» DIRECTION: Change each "none" to "blank" in the lines starting with the line with "44: 5:55 -> none" and going on through the last line, and give those lines with everything else unchanged. Leave the pictures out of your answer.

===== GIVEN DATA

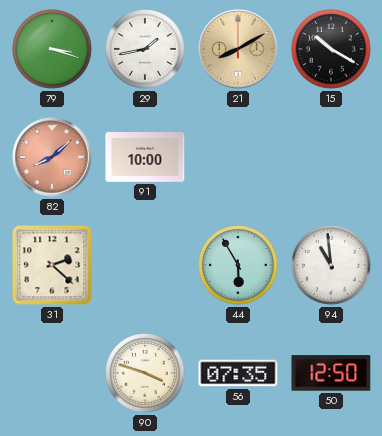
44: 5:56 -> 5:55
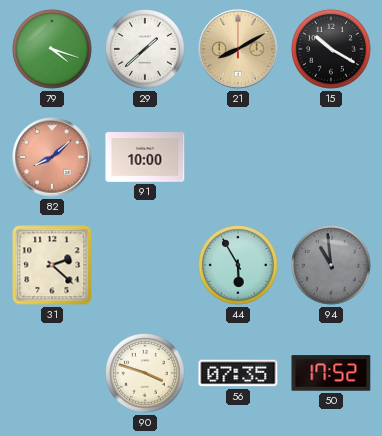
79: 3:18 -> 4:18
29: 1:43 -> 1:38
94 dial: white -> grey
50: 12:50 -> 17:52
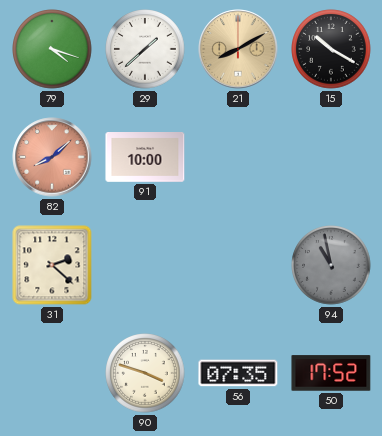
44: 5:55 -> none
94: 10:59 -> 10:58
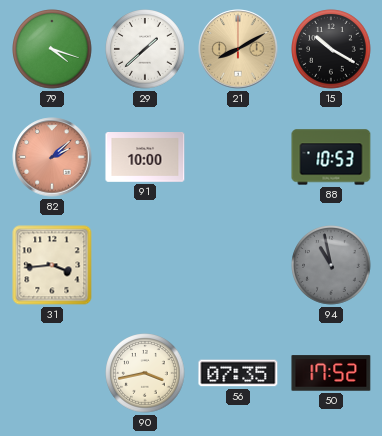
82: 8:08 -> 2:08
88: none -> 10:53
31: 2:22 -> 3:44
90: 3:48 -> 3:43
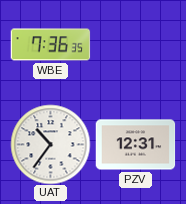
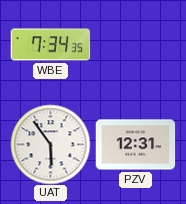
WBE: 7:36 -> 7:34
UAT: 10:36 -> 5:54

==========

» OUTPUT:
44: 5:55 -> blank
94: 10:59 -> 10:58
82: 8:08 -> 2:08
88: blank -> 10:53
31: 2:22 -> 3:44
90: 3:48 -> 3:43
WBE: 7:36 -> 7:34
UAT: 10:36 -> 5:54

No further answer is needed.